*** TASK INPUT Section Begins ***

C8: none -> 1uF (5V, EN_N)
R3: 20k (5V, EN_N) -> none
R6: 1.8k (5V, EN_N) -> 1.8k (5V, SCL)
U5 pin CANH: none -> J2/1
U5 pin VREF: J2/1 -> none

*** TASK INPUT Section Ends ***
*** TASK INPUT Section Begins ***

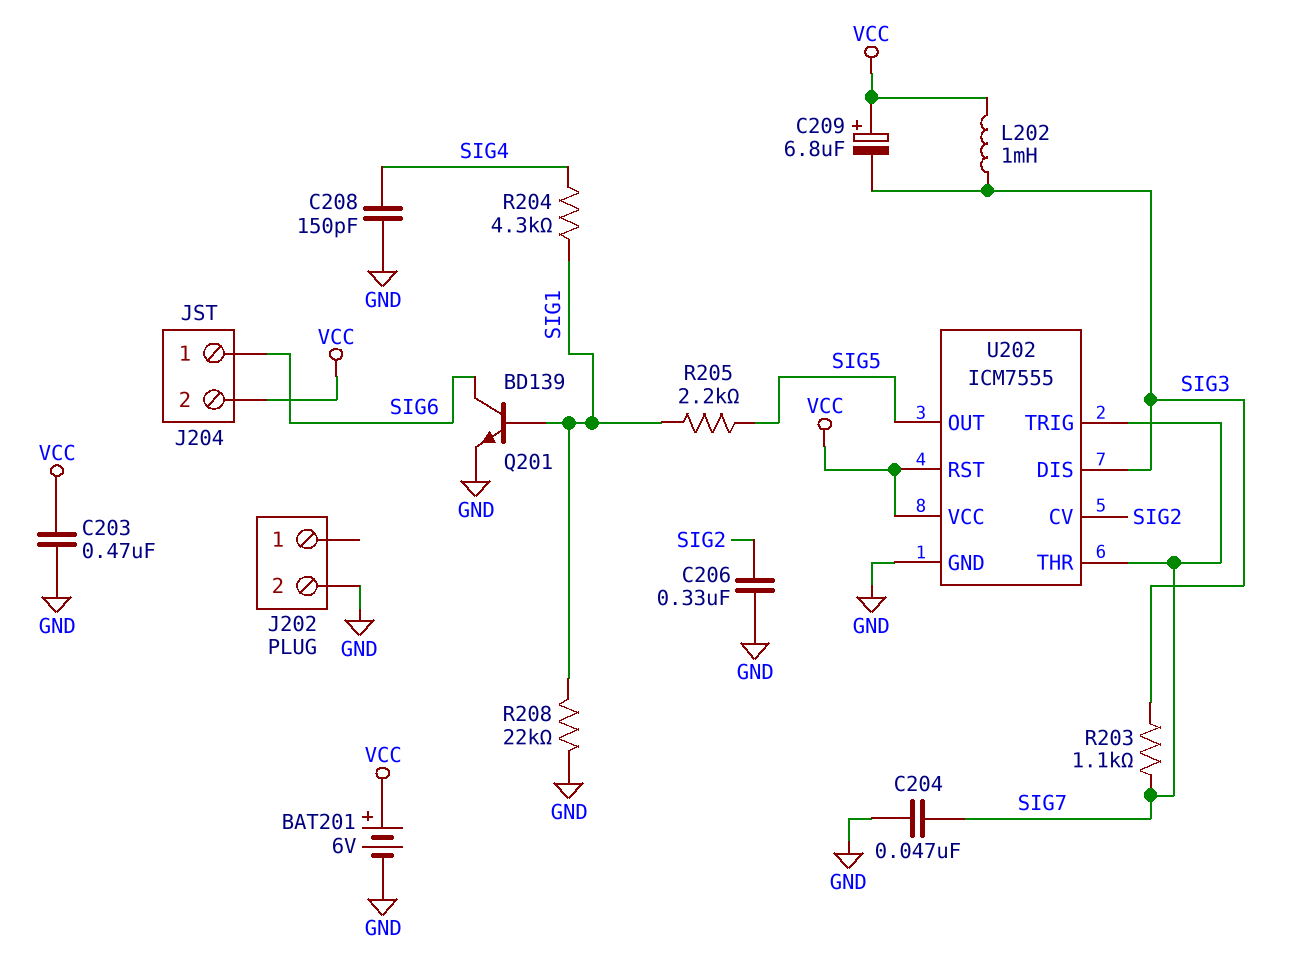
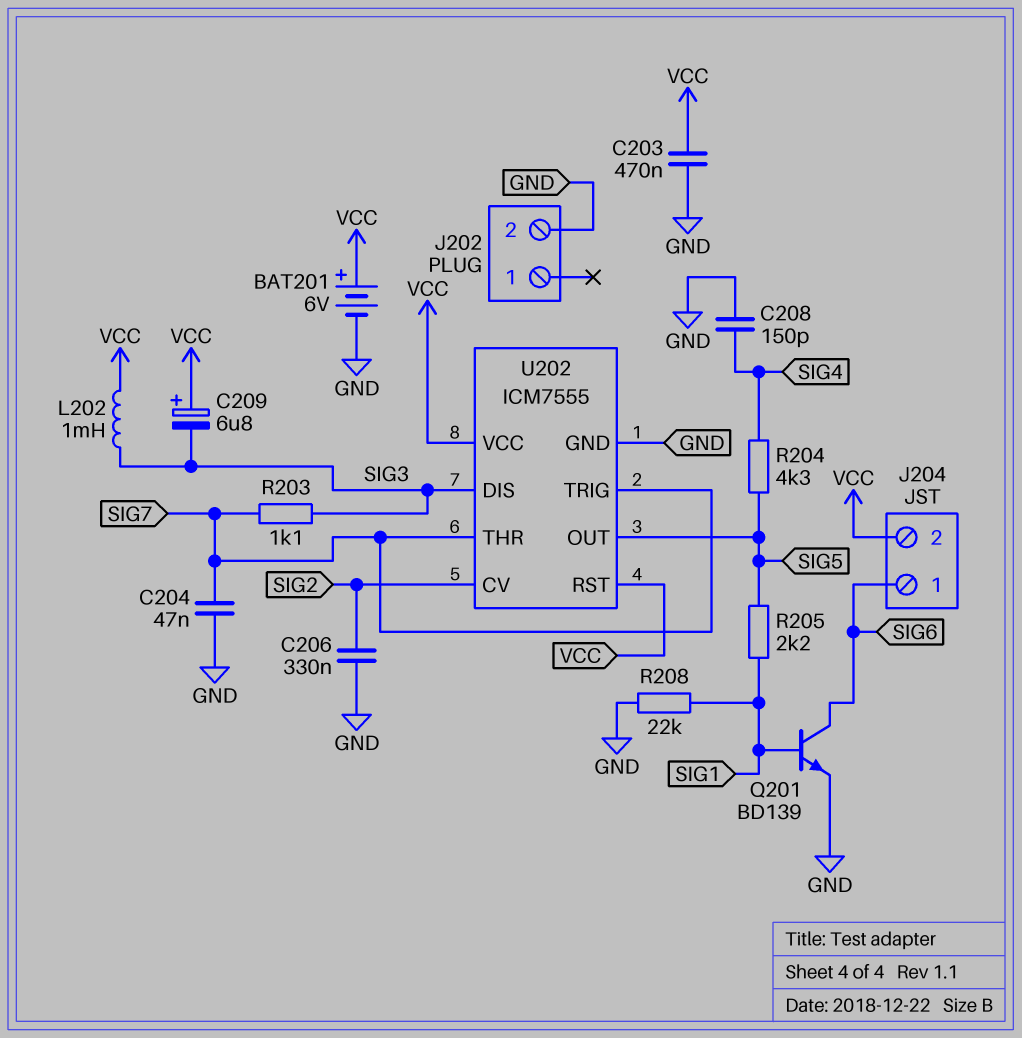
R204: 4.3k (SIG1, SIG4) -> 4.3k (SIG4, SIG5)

*** TASK INPUT Section Ends ***

▶ _YOUR GOAL_
Wherever the line holding "R3: 20k (5V, EN_N) -> none" falls in the entries above, copy exactly from it through the line holding "U5 pin VREF: J2/1 -> none", inclusive, and add nothing.

▶ _ANSWER BOX_
R3: 20k (5V, EN_N) -> none
R6: 1.8k (5V, EN_N) -> 1.8k (5V, SCL)
U5 pin CANH: none -> J2/1
U5 pin VREF: J2/1 -> none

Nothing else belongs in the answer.